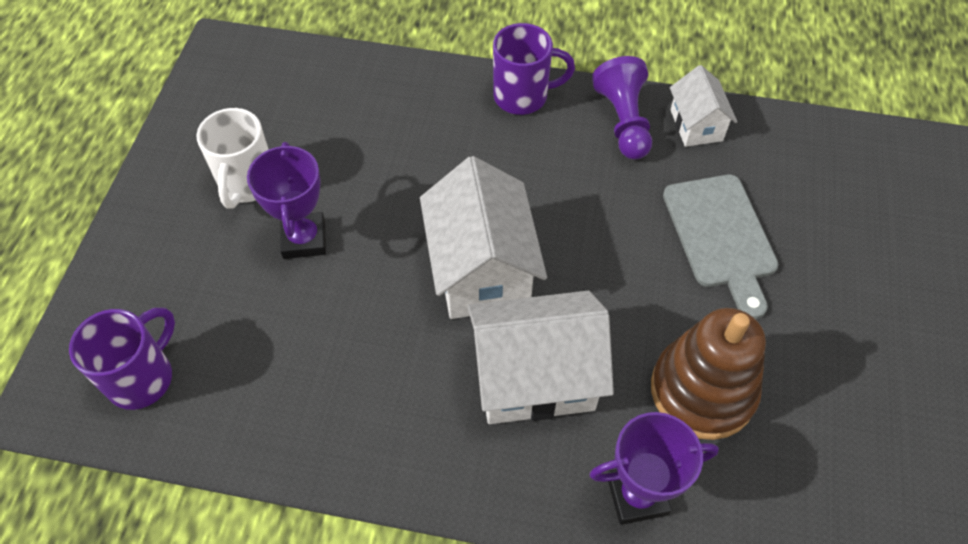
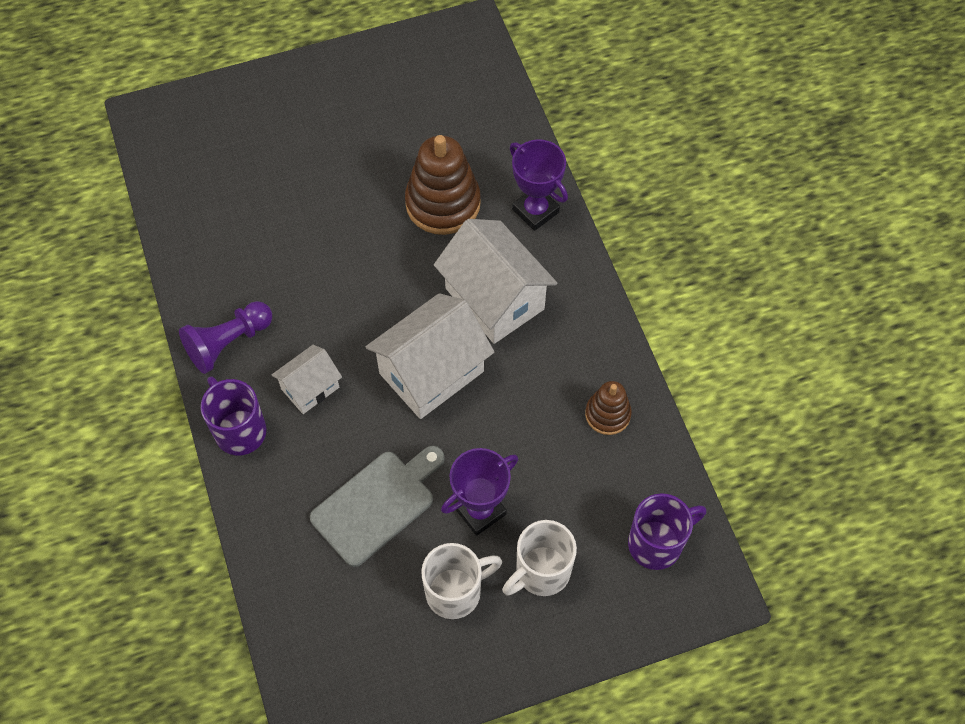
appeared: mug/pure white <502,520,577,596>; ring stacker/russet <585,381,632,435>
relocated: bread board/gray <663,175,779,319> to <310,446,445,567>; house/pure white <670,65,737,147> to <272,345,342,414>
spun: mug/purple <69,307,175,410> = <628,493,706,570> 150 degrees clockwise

-*-

## Problem
Among the lines above, find those with the word "white" and list them.

## Exercise solution
appeared: mug/pure white <502,520,577,596>; ring stacker/russet <585,381,632,435>
relocated: bread board/gray <663,175,779,319> to <310,446,445,567>; house/pure white <670,65,737,147> to <272,345,342,414>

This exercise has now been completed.